_STORED DATA_
— start —

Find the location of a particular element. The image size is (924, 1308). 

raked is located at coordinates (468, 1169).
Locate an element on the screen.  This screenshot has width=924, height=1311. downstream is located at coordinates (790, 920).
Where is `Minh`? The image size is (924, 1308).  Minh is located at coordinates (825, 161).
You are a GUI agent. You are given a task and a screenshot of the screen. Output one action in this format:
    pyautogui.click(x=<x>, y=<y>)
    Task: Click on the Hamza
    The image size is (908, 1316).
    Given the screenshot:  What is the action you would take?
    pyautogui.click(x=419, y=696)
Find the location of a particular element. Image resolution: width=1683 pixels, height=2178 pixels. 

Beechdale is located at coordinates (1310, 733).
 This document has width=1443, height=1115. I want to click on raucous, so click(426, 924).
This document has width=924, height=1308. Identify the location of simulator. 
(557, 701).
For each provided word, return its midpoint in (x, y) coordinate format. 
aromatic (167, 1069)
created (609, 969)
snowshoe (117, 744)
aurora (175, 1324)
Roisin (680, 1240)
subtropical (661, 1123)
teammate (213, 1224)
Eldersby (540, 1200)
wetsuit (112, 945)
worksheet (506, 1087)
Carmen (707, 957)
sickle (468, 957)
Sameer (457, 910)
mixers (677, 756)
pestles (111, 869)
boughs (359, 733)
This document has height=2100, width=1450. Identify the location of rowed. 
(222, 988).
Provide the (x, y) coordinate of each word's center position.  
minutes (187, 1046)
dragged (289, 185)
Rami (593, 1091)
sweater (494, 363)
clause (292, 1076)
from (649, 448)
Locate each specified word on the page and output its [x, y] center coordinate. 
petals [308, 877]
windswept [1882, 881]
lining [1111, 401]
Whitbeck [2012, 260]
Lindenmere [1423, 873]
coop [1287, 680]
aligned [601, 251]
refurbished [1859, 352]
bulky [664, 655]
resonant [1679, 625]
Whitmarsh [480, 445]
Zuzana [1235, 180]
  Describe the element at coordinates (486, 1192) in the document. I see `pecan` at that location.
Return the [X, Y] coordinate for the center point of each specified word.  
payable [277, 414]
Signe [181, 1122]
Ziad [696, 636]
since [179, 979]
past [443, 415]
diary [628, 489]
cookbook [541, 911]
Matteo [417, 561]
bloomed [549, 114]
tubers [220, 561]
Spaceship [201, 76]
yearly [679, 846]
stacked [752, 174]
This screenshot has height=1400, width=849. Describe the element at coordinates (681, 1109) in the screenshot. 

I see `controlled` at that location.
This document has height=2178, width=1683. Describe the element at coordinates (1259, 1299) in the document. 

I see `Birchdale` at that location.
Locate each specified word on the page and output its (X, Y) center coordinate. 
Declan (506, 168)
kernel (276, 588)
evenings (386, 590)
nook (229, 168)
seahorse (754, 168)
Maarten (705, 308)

— end —

Rewrite the listing, putting "Find the position of" wherever "Identify the location of" occurs and leaving everything else unchanged.

_RESULT OF THE EXERCISE_
Find the location of a particular element. The image size is (924, 1308). 

raked is located at coordinates (468, 1169).
Locate an element on the screen.  This screenshot has width=924, height=1311. downstream is located at coordinates (790, 920).
Where is `Minh`? The image size is (924, 1308).  Minh is located at coordinates (825, 161).
You are a GUI agent. You are given a task and a screenshot of the screen. Output one action in this format:
    pyautogui.click(x=<x>, y=<y>)
    Task: Click on the Hamza
    The image size is (908, 1316).
    Given the screenshot:  What is the action you would take?
    pyautogui.click(x=419, y=696)
Find the location of a particular element. Image resolution: width=1683 pixels, height=2178 pixels. 

Beechdale is located at coordinates (1310, 733).
 This document has width=1443, height=1115. I want to click on raucous, so click(426, 924).
This document has width=924, height=1308. Find the position of simulator. 
(557, 701).
For each provided word, return its midpoint in (x, y) coordinate format. 
aromatic (167, 1069)
created (609, 969)
snowshoe (117, 744)
aurora (175, 1324)
Roisin (680, 1240)
subtropical (661, 1123)
teammate (213, 1224)
Eldersby (540, 1200)
wetsuit (112, 945)
worksheet (506, 1087)
Carmen (707, 957)
sickle (468, 957)
Sameer (457, 910)
mixers (677, 756)
pestles (111, 869)
boughs (359, 733)
This document has height=2100, width=1450. Find the position of rowed. 
(222, 988).
Provide the (x, y) coordinate of each word's center position.  
minutes (187, 1046)
dragged (289, 185)
Rami (593, 1091)
sweater (494, 363)
clause (292, 1076)
from (649, 448)
Locate each specified word on the page and output its [x, y] center coordinate. 
petals [308, 877]
windswept [1882, 881]
lining [1111, 401]
Whitbeck [2012, 260]
Lindenmere [1423, 873]
coop [1287, 680]
aligned [601, 251]
refurbished [1859, 352]
bulky [664, 655]
resonant [1679, 625]
Whitmarsh [480, 445]
Zuzana [1235, 180]
  Describe the element at coordinates (486, 1192) in the document. I see `pecan` at that location.
Return the [X, Y] coordinate for the center point of each specified word.  
payable [277, 414]
Signe [181, 1122]
Ziad [696, 636]
since [179, 979]
past [443, 415]
diary [628, 489]
cookbook [541, 911]
Matteo [417, 561]
bloomed [549, 114]
tubers [220, 561]
Spaceship [201, 76]
yearly [679, 846]
stacked [752, 174]
This screenshot has height=1400, width=849. Describe the element at coordinates (681, 1109) in the screenshot. 

I see `controlled` at that location.
This document has height=2178, width=1683. Describe the element at coordinates (1259, 1299) in the document. 

I see `Birchdale` at that location.
Locate each specified word on the page and output its (X, Y) center coordinate. 
Declan (506, 168)
kernel (276, 588)
evenings (386, 590)
nook (229, 168)
seahorse (754, 168)
Maarten (705, 308)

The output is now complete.